### [TASK]
Please quote exactly the opening lines of the data, from the first line to the one where "replaced: orange-coloured_shirt_button <175, 138, 39, 22>" appears.

### [Records from a data source]
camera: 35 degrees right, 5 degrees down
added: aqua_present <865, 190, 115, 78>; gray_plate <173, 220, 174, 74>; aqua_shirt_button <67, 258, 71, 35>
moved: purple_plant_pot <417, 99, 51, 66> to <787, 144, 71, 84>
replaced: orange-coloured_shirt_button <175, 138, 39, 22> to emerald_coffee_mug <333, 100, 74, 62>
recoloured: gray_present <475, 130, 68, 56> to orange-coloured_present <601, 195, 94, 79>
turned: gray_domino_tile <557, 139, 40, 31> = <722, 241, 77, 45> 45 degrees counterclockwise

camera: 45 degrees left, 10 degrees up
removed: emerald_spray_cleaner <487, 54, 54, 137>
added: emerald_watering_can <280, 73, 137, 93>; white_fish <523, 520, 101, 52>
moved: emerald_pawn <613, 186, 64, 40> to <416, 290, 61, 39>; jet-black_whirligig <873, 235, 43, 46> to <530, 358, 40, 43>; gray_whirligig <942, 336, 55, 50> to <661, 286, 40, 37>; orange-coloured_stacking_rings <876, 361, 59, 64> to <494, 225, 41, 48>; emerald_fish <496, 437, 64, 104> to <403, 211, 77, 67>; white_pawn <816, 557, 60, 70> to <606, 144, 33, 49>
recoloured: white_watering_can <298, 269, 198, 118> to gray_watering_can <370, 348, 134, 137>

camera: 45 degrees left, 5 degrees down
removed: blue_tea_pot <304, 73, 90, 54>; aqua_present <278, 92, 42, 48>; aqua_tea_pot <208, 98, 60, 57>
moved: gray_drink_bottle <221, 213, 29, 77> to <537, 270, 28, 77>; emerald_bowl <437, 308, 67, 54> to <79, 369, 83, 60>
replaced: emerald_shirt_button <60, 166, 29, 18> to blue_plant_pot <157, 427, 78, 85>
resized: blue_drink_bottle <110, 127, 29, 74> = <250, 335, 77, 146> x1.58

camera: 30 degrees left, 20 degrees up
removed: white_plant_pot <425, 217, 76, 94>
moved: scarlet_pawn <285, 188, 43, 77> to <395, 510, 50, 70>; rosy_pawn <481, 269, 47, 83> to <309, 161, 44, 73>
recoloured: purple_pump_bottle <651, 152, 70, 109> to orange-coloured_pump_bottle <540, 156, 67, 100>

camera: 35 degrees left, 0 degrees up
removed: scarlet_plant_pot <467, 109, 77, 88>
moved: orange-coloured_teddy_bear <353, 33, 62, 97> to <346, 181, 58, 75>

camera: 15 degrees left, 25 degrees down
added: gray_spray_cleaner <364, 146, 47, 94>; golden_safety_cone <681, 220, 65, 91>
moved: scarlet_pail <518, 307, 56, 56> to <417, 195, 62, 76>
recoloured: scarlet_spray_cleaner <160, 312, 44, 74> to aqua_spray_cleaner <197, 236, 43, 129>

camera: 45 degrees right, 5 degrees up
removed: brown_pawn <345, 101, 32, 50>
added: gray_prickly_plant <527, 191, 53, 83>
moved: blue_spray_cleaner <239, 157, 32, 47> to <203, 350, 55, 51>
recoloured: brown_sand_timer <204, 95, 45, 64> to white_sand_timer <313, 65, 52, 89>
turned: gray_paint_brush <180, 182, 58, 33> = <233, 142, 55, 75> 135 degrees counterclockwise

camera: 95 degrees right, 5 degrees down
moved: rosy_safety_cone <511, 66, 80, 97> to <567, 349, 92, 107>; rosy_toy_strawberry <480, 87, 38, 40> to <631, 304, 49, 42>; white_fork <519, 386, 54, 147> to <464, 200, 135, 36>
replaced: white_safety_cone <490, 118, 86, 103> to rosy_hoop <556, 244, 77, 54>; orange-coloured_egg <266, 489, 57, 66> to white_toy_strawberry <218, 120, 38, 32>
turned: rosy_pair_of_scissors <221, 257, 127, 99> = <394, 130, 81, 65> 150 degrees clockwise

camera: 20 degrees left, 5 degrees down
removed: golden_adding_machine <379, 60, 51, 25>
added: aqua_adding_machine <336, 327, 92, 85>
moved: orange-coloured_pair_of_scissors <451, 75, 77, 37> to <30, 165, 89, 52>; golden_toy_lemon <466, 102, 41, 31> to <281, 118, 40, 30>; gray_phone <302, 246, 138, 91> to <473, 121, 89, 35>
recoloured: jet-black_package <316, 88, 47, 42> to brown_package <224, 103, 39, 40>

### [TASK ANSWER]
camera: 35 degrees right, 5 degrees down
added: aqua_present <865, 190, 115, 78>; gray_plate <173, 220, 174, 74>; aqua_shirt_button <67, 258, 71, 35>
moved: purple_plant_pot <417, 99, 51, 66> to <787, 144, 71, 84>
replaced: orange-coloured_shirt_button <175, 138, 39, 22> to emerald_coffee_mug <333, 100, 74, 62>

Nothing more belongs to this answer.